- **YOUR GOAL**: Every line of the listing below must be printed again exactly, apart from its pictures.

- **PROVIDED MATERIAL**:
* * * * *

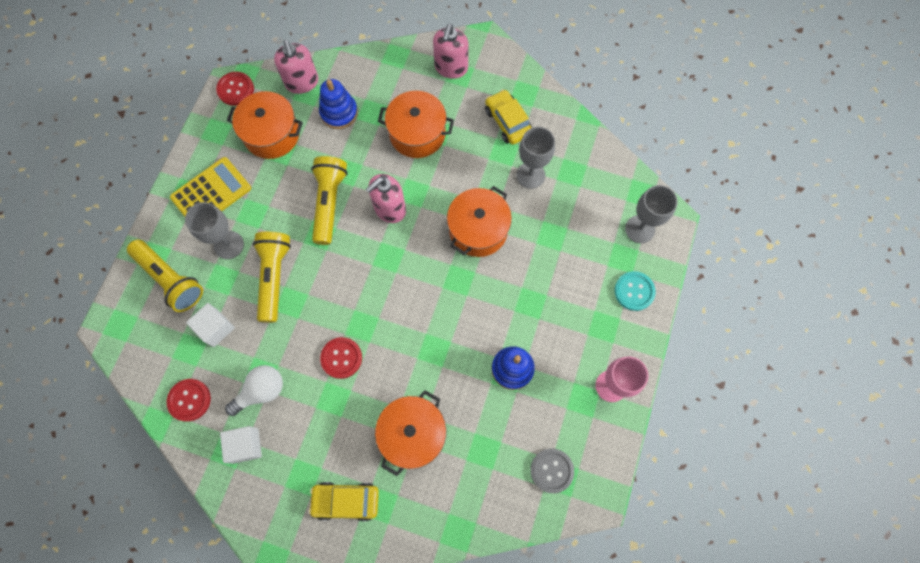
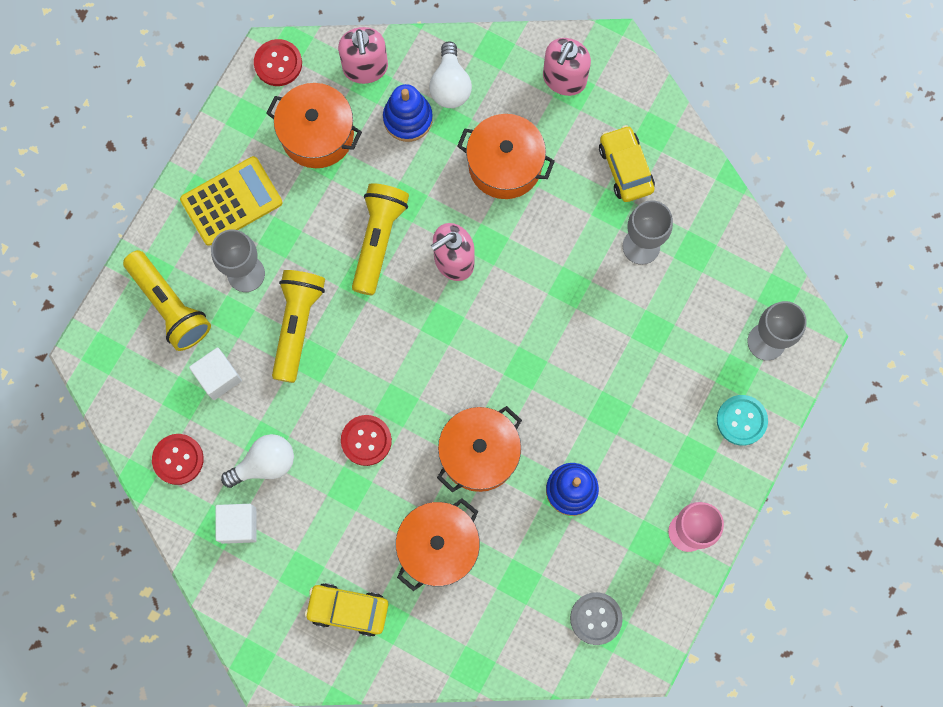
camera: 10 degrees right, 5 degrees up
(367, 85) = (450, 85): none -> white light bulb
(478, 230) = (561, 307): orange pot -> orange pot (479, 453)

* * * * *

- **OUTPUT FOR THIS EXERCISE**:
camera: 10 degrees right, 5 degrees up
(367, 85) = (450, 85): none -> white light bulb
(478, 230) = (561, 307): orange pot -> orange pot (479, 453)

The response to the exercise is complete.